(Records shown Opens)

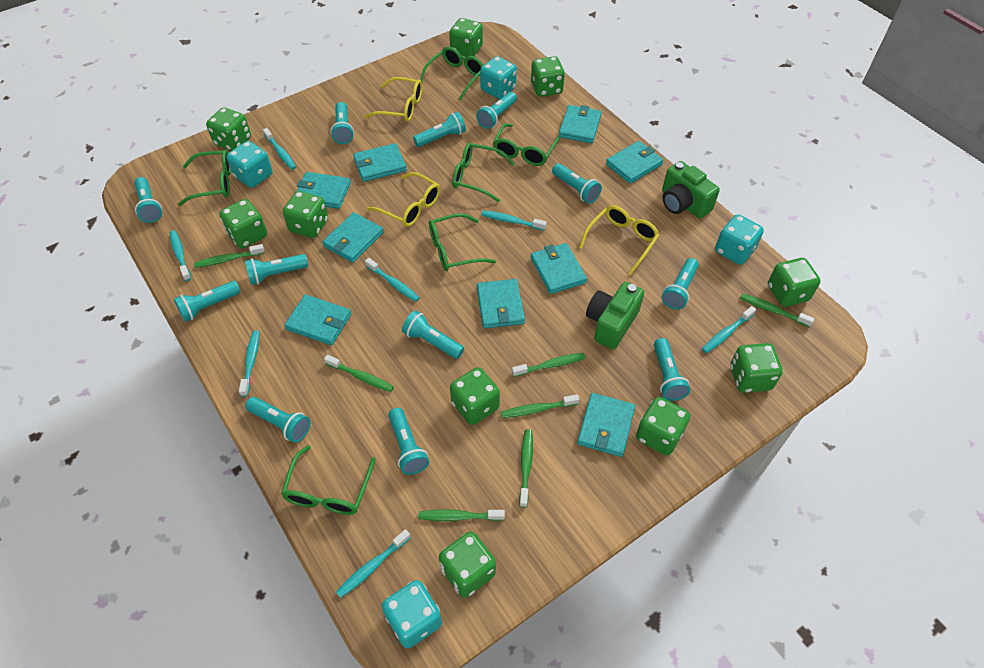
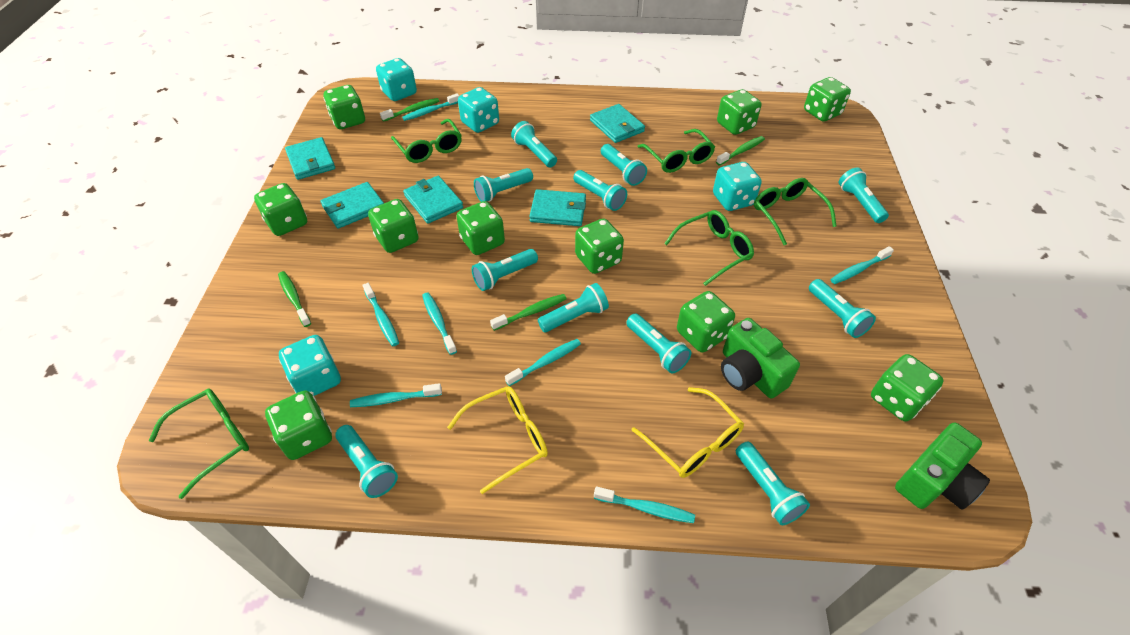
green glasses: 6 -> 5
green toothbrush: 7 -> 4
turquoise flashlight: 12 -> 11
turquoise wallet: 9 -> 5
yellow glasses: 3 -> 2

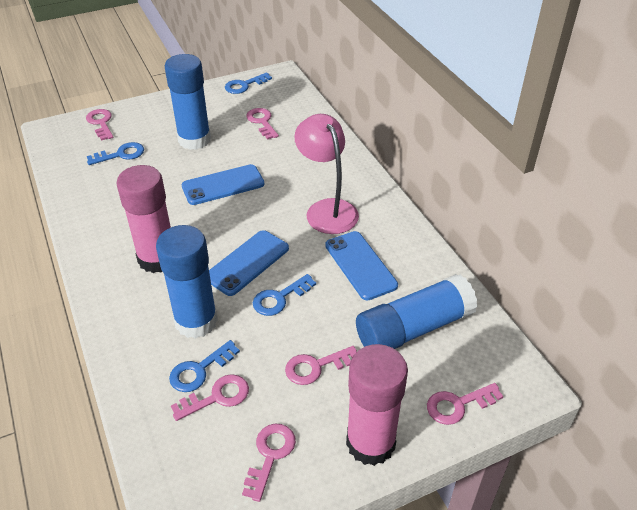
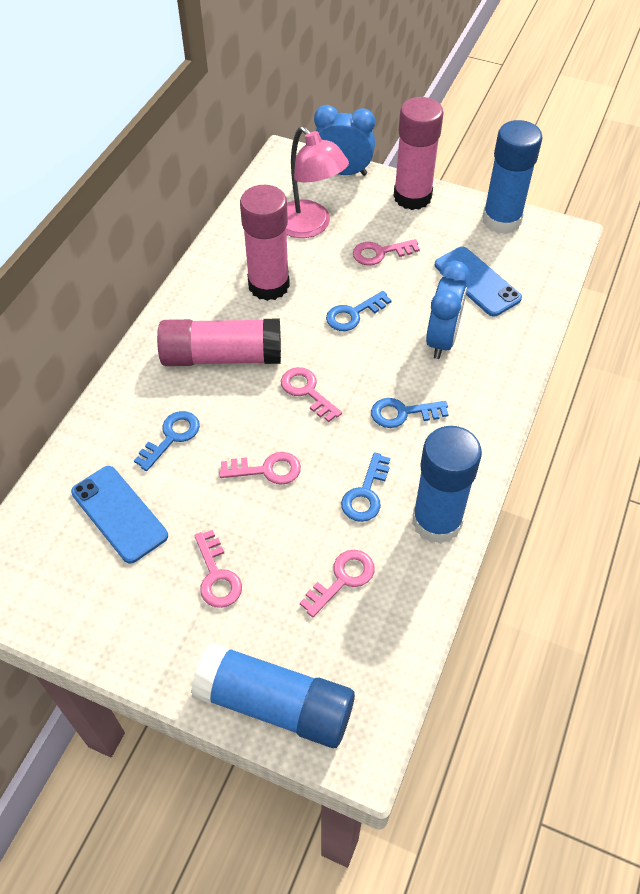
blue clock: 0 -> 2
blue phone: 3 -> 2
pink glue stick: 2 -> 3
pink key: 6 -> 5

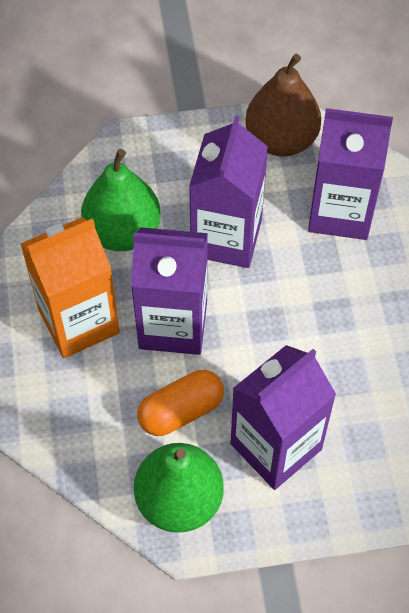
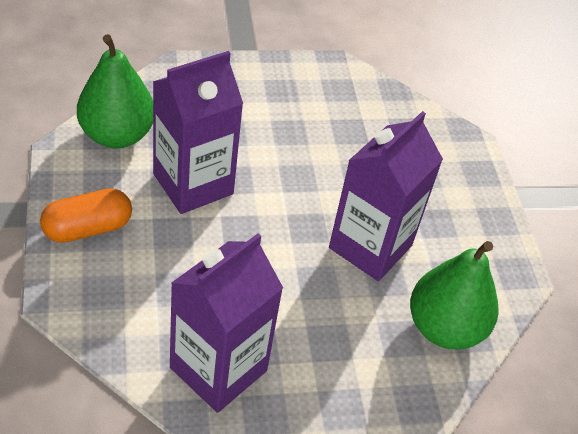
brown pear: 1 -> 0
orange carton: 1 -> 0
purple carton: 4 -> 3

(Records shown Closes)

### Exercise description
If a record holds a picture, leave the picture out and print everything else exactly.

### Completed exercise
green glasses: 6 -> 5
green toothbrush: 7 -> 4
turquoise flashlight: 12 -> 11
turquoise wallet: 9 -> 5
yellow glasses: 3 -> 2

blue clock: 0 -> 2
blue phone: 3 -> 2
pink glue stick: 2 -> 3
pink key: 6 -> 5

brown pear: 1 -> 0
orange carton: 1 -> 0
purple carton: 4 -> 3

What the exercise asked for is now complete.